** What is being asked **
No pictures should be carried over. Output all other parts of the entries verbatim.

** Records for the exercise **
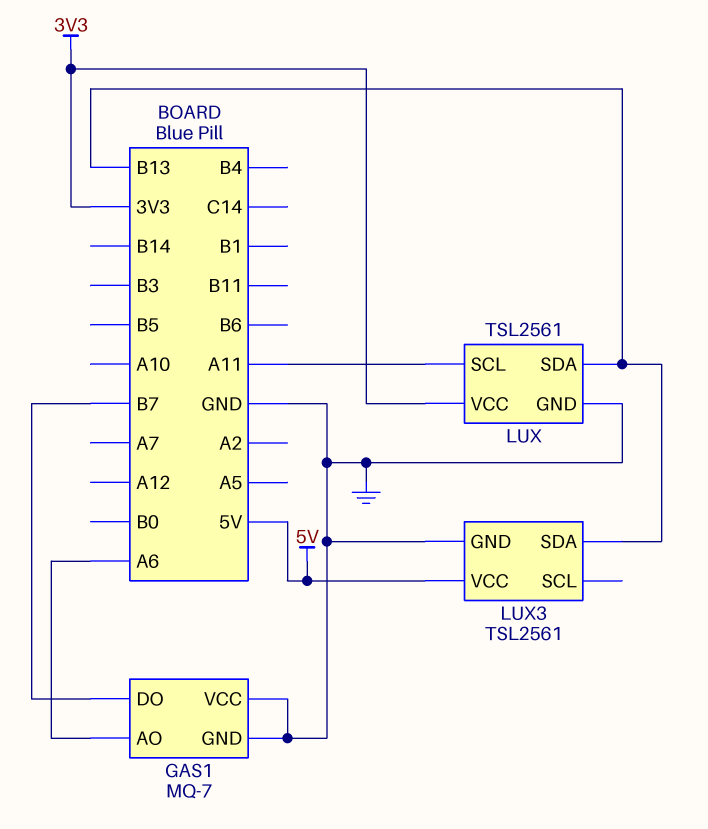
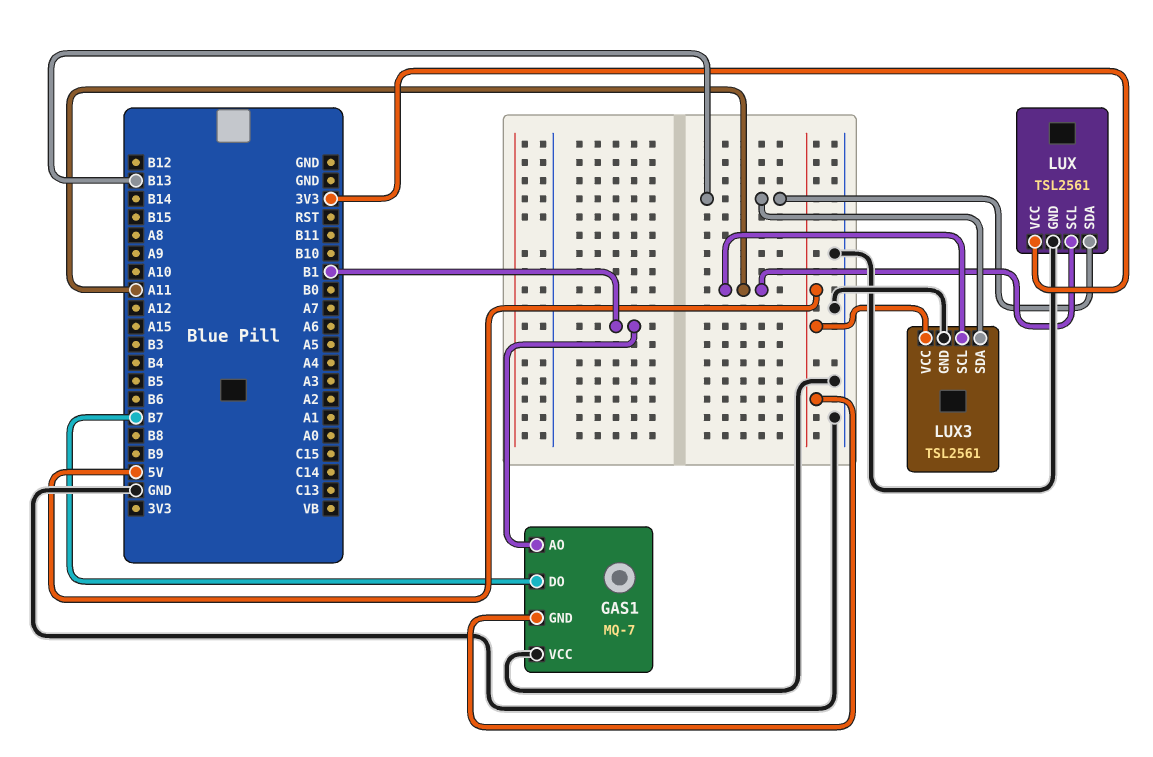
GAS1 pin AO: A6 -> B1
GAS1 pin GND: GND -> 5V
LUX3 pin SCL: none -> A11

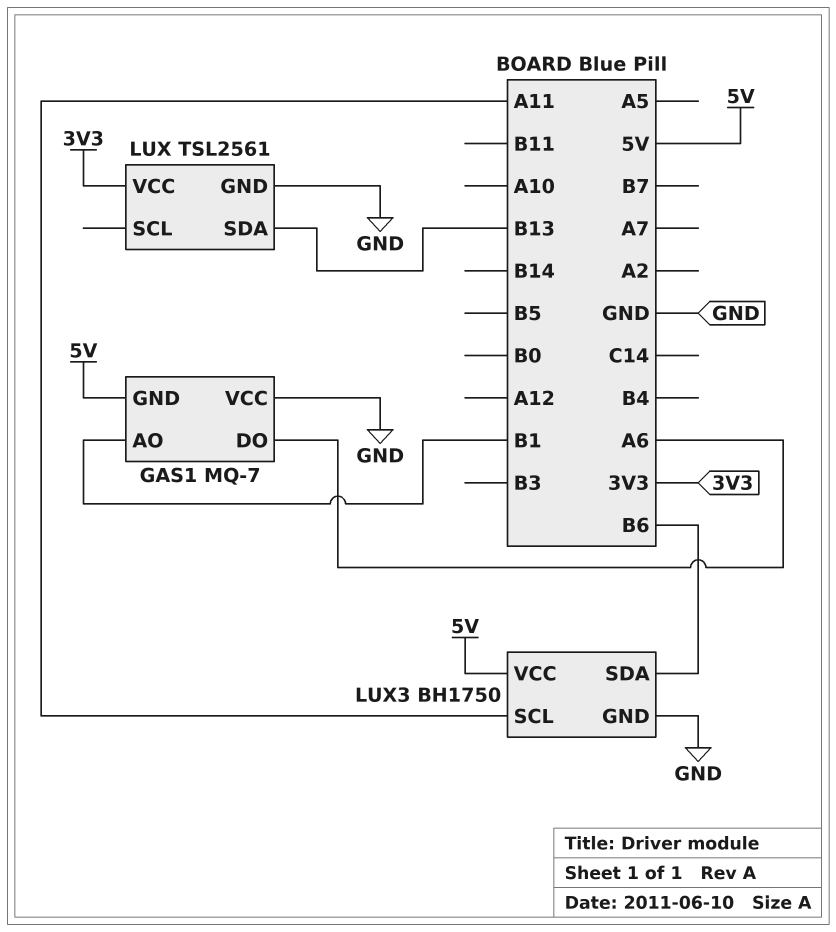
GAS1 pin DO: B7 -> A6
LUX pin SCL: A11 -> none
LUX3: TSL2561 -> BH1750
LUX3 pin SDA: B13 -> B6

** Task result **
GAS1 pin AO: A6 -> B1
GAS1 pin GND: GND -> 5V
LUX3 pin SCL: none -> A11

GAS1 pin DO: B7 -> A6
LUX pin SCL: A11 -> none
LUX3: TSL2561 -> BH1750
LUX3 pin SDA: B13 -> B6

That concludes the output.